[Stored data entries]
>>>

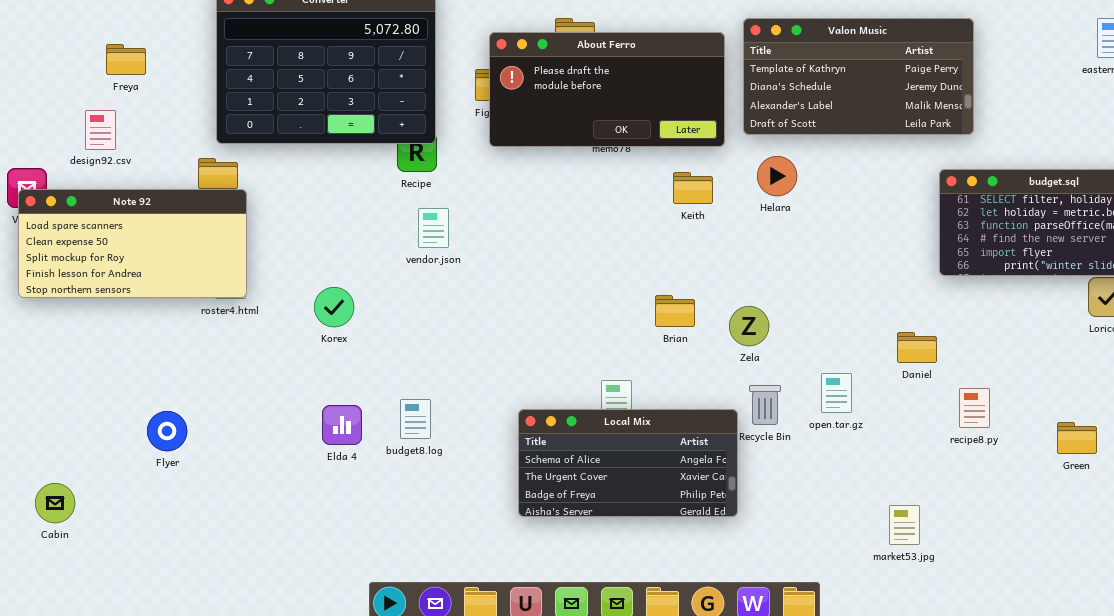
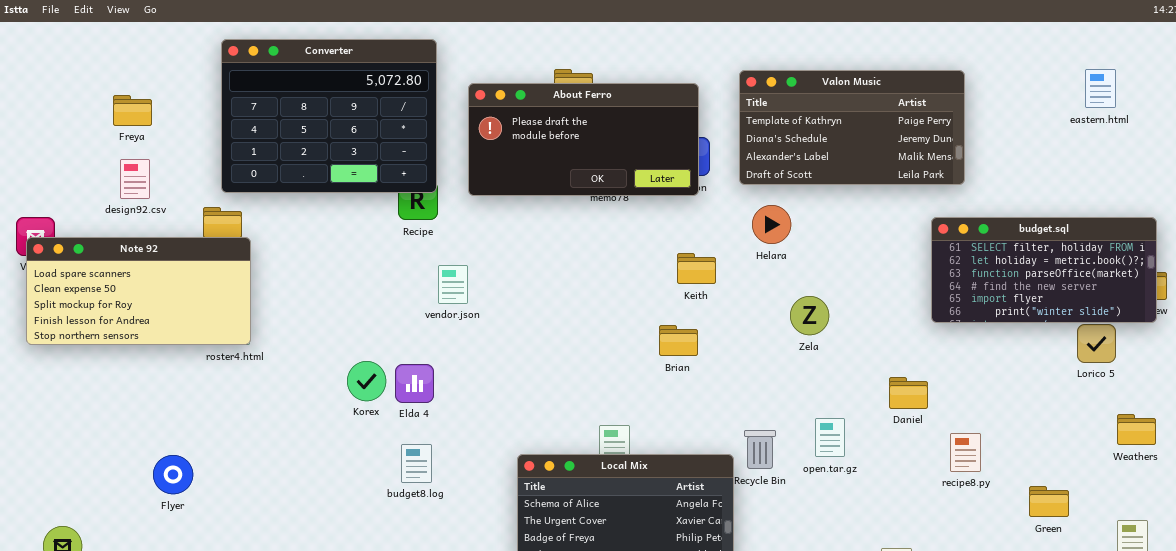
About Ferro: [489,32,725,147] -> [468,83,699,196], moved
design92.csv: [85,110,116,150] -> [120,159,150,199], moved
Keith: [673,172,713,204] -> [677,253,716,284], moved
vendor.json: [418,208,449,248] -> [438,265,468,304], moved
Korex: [314,287,354,327] -> [347,361,386,401], moved
Brian: [655,295,695,327] -> [659,325,698,356], moved
Zela: [729,306,769,346] -> [790,296,829,335], moved
Elda 4: [322,405,362,445] -> [395,364,434,403], moved
Green: [1057,422,1097,454] -> [1029,486,1069,517], moved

<<<

## Your task
Copy all records exactly; omit images.

## Task result
About Ferro: [489,32,725,147] -> [468,83,699,196], moved
design92.csv: [85,110,116,150] -> [120,159,150,199], moved
Keith: [673,172,713,204] -> [677,253,716,284], moved
vendor.json: [418,208,449,248] -> [438,265,468,304], moved
Korex: [314,287,354,327] -> [347,361,386,401], moved
Brian: [655,295,695,327] -> [659,325,698,356], moved
Zela: [729,306,769,346] -> [790,296,829,335], moved
Elda 4: [322,405,362,445] -> [395,364,434,403], moved
Green: [1057,422,1097,454] -> [1029,486,1069,517], moved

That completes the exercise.